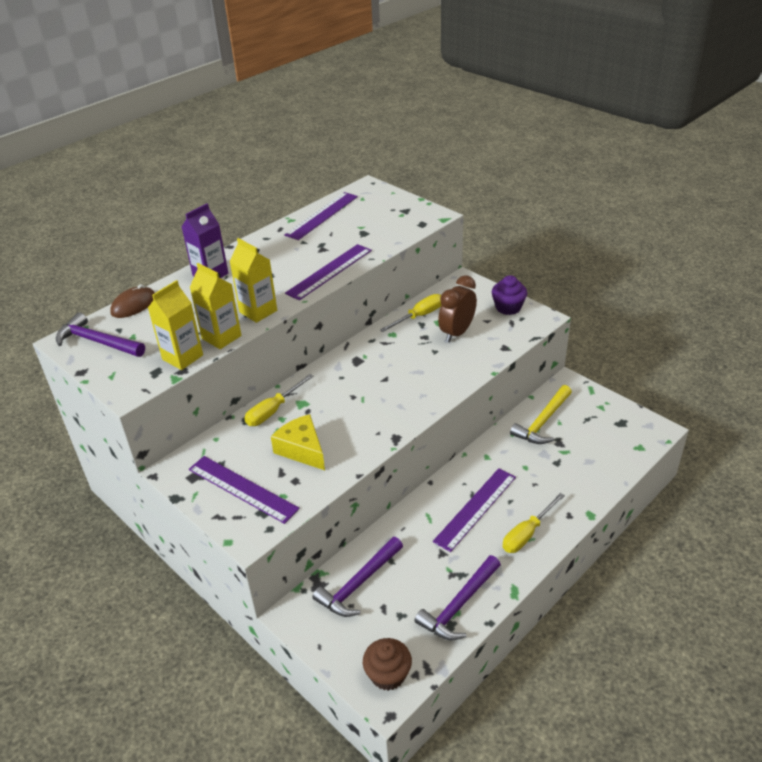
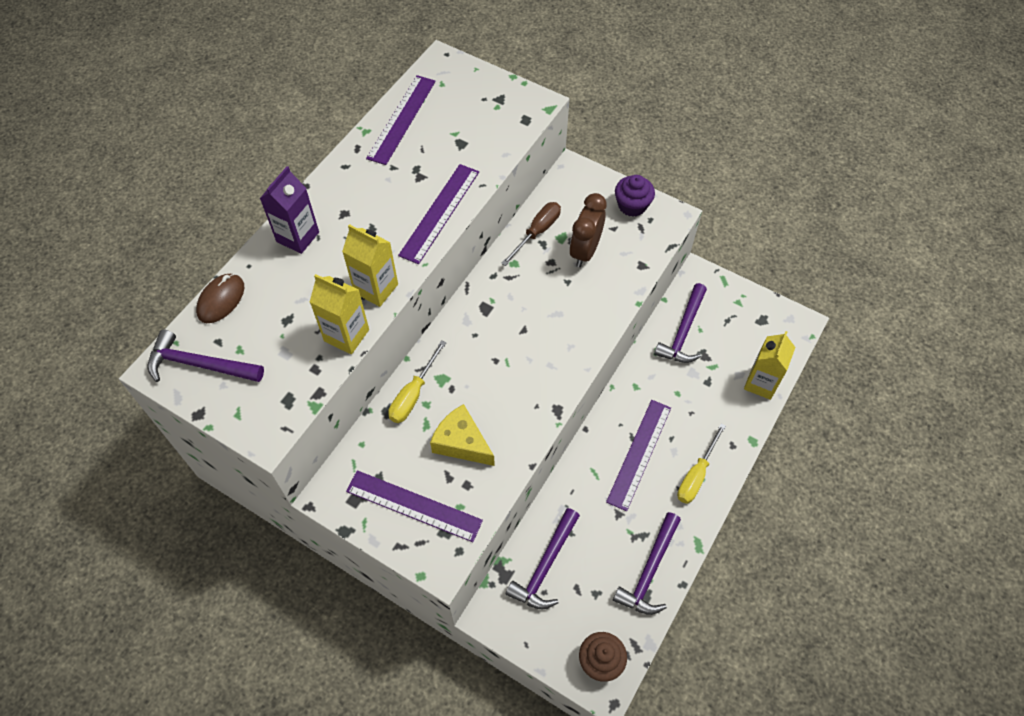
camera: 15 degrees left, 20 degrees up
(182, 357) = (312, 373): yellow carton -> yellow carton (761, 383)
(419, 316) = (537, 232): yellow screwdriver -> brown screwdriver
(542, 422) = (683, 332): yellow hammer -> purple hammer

+++

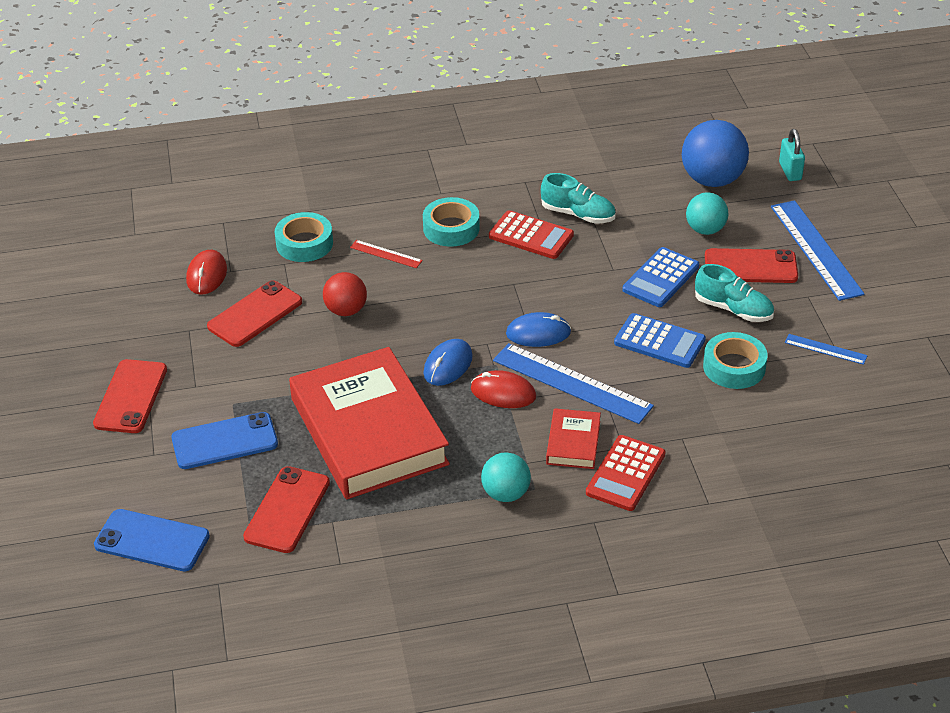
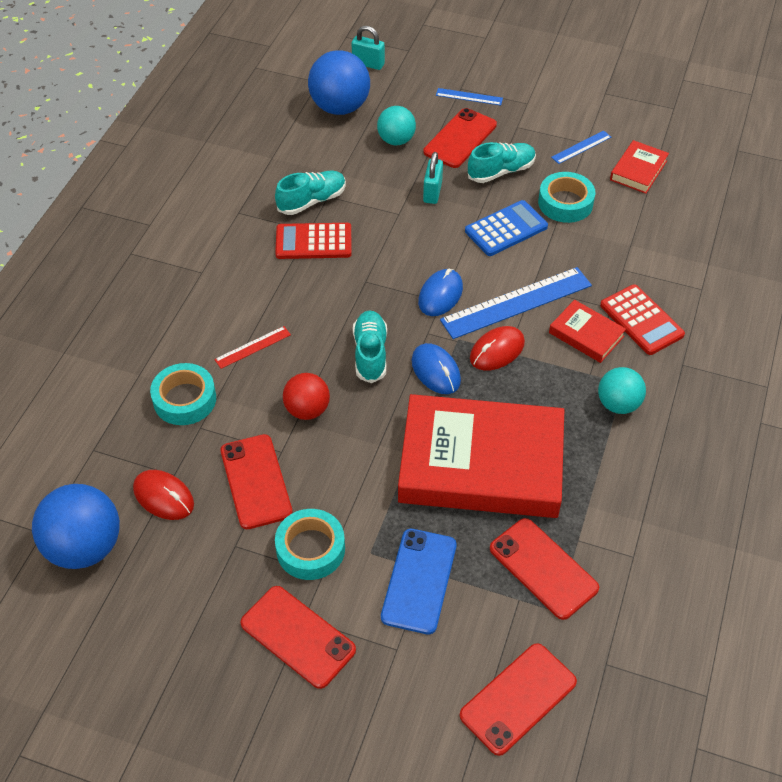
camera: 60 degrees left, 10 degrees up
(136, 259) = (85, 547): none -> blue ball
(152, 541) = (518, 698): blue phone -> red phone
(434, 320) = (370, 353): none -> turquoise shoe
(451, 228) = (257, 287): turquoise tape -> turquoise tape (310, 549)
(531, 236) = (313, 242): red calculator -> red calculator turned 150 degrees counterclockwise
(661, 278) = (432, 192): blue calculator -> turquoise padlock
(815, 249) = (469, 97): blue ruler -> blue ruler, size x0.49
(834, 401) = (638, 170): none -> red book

+++

* **What the task asks**: Show each line of the data that contains the string "turquoise".

* **Your solution**:
(434, 320) = (370, 353): none -> turquoise shoe
(451, 228) = (257, 287): turquoise tape -> turquoise tape (310, 549)
(661, 278) = (432, 192): blue calculator -> turquoise padlock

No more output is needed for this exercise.